++++ Provided material
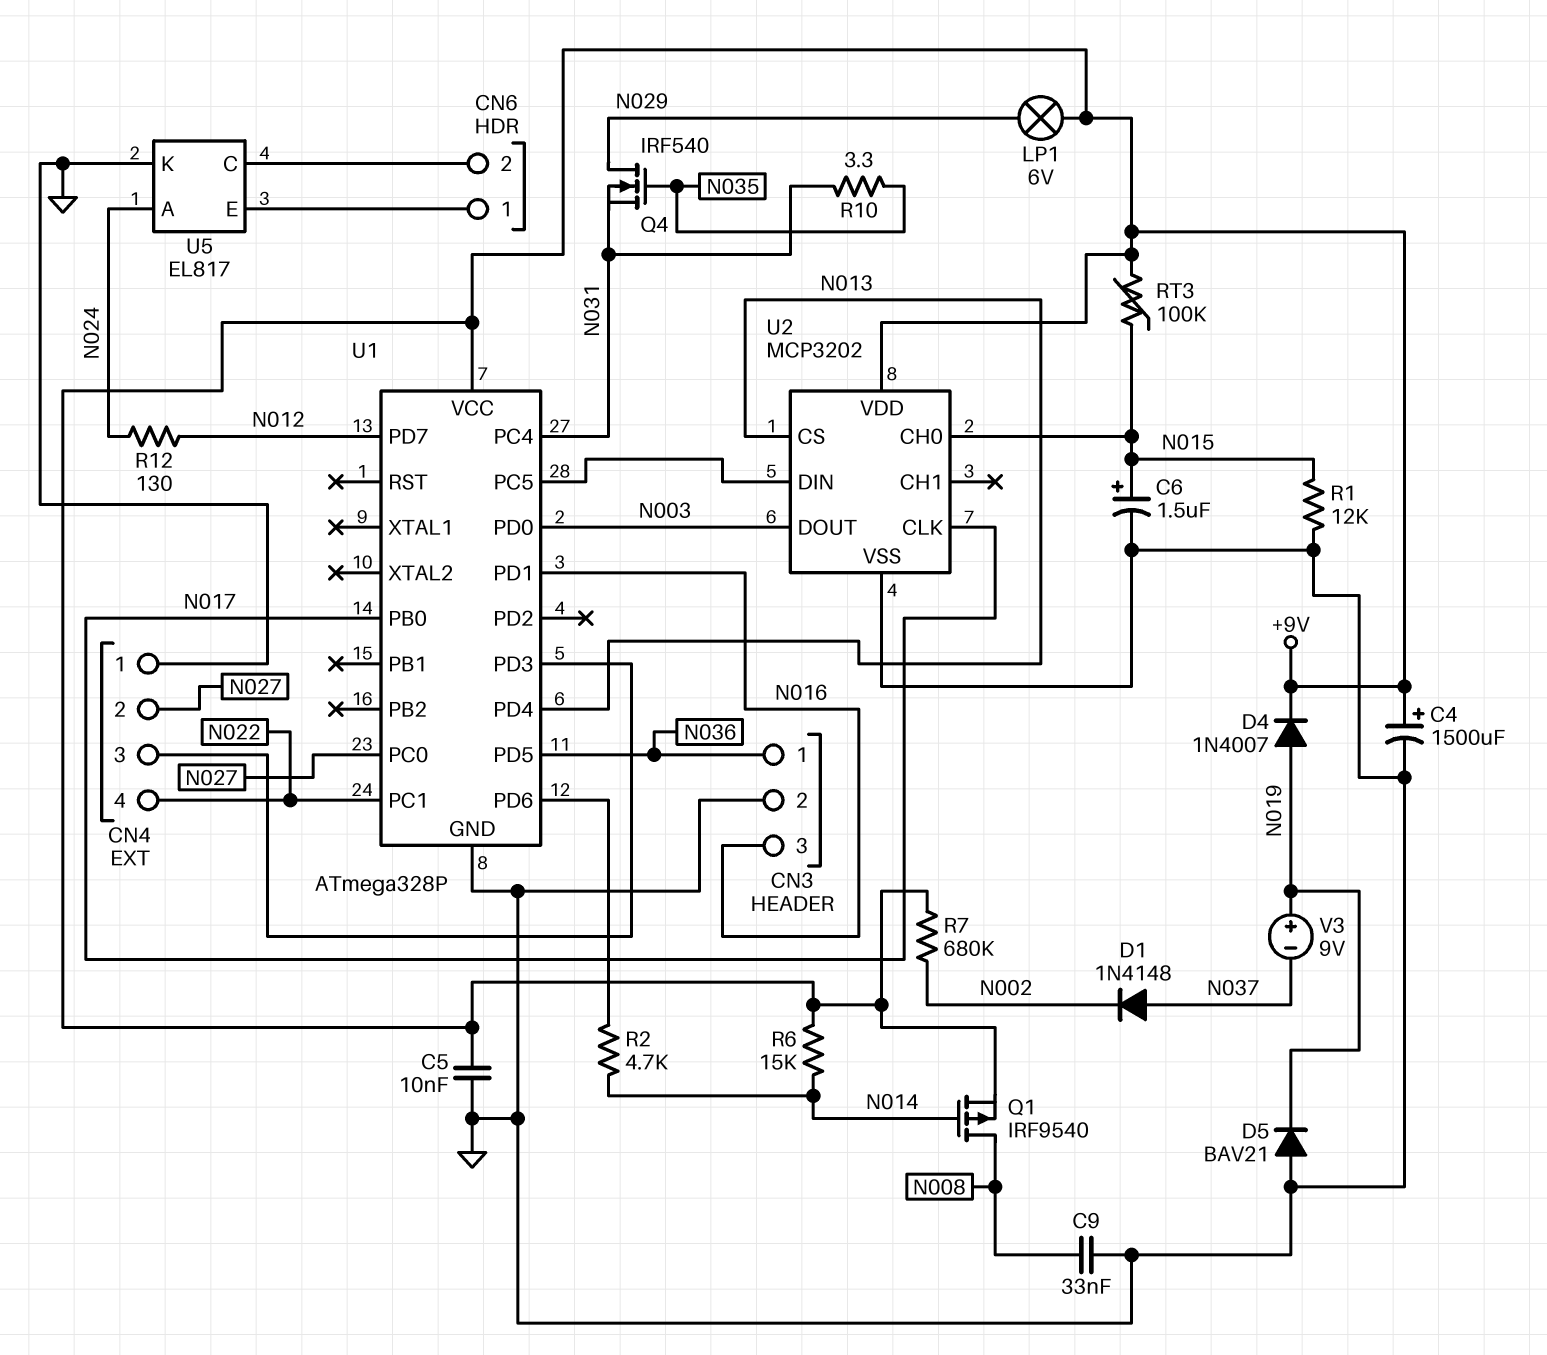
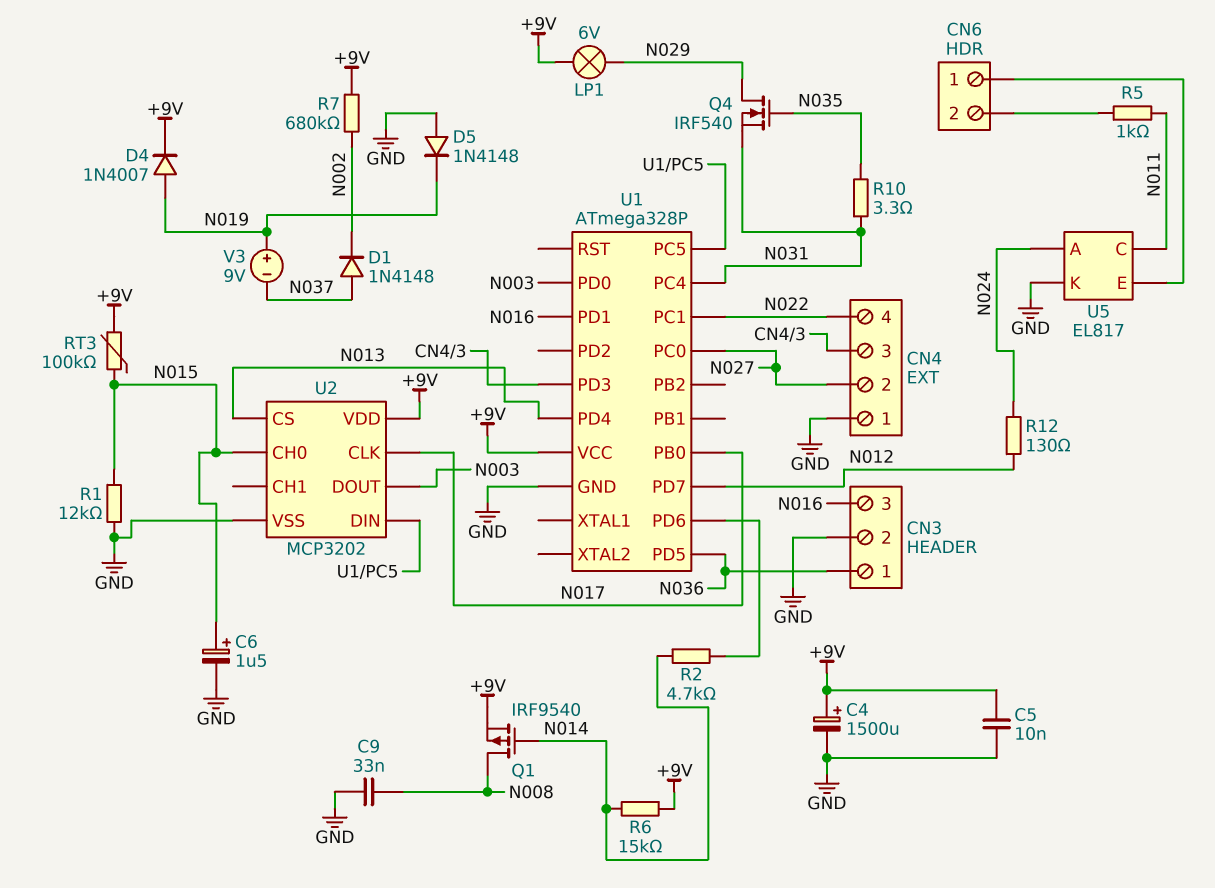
D5: diode BAV21 (A GND, K N019) -> diode 1N4148 (A GND, K N019)
R5: none -> 1k (CN6/2, N011)
U5 pin C: CN6/2 -> N011

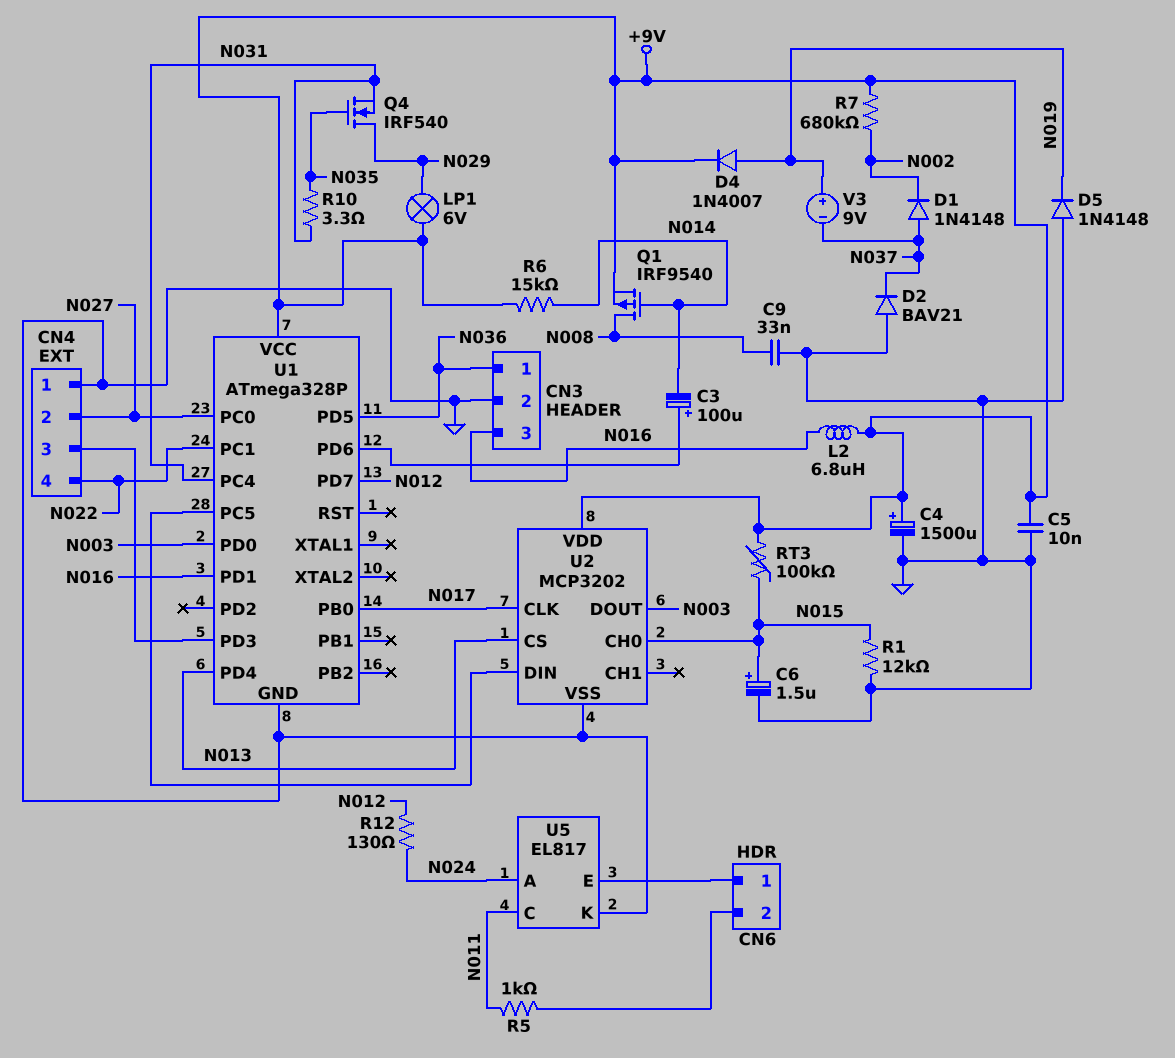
C3: none -> 100uF (plus U1/PD6, minus N014)
D2: none -> diode BAV21 (A GND, K N037)
L2: none -> 6.8uH (+9V, N016)
R2: 4.7k (N014, U1/PD6) -> none

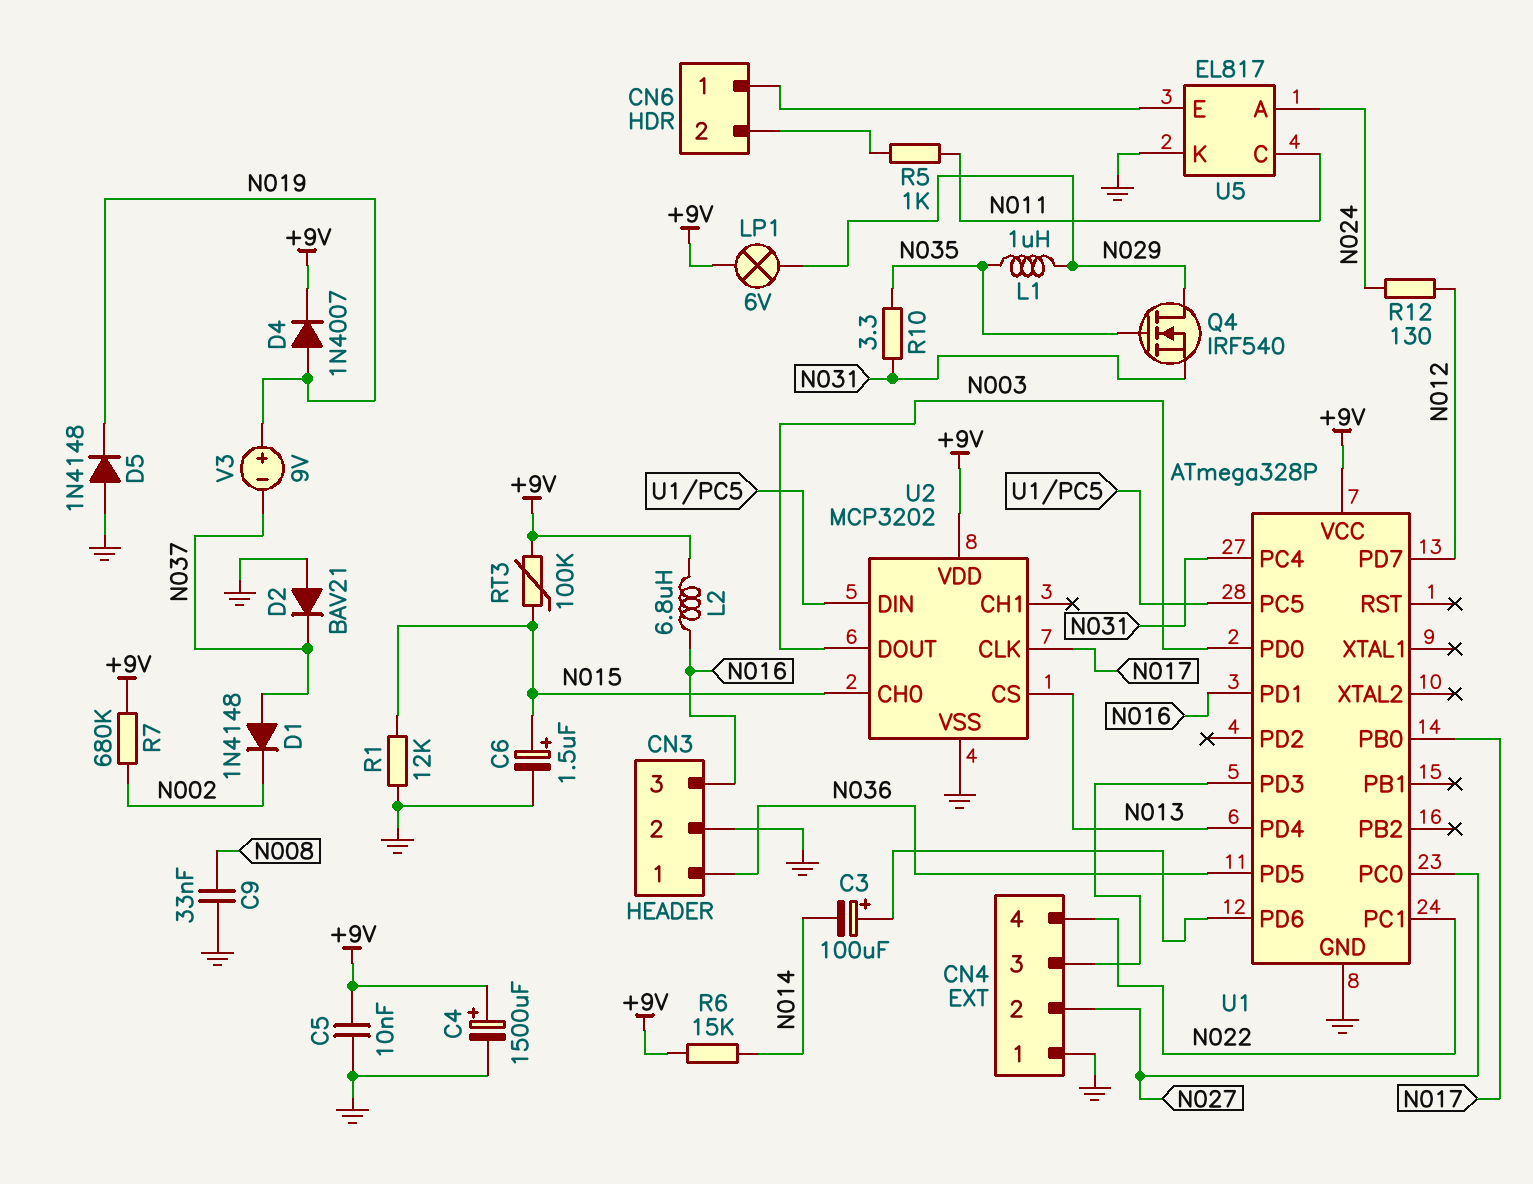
L1: none -> 1uH (N029, N035)
Q1: PMOS IRF9540 (G N014, D N008, S +9V) -> none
++++++++
Problem to solve: Return all lines above that mention the word "diode".

Reply:
D5: diode BAV21 (A GND, K N019) -> diode 1N4148 (A GND, K N019)
D2: none -> diode BAV21 (A GND, K N037)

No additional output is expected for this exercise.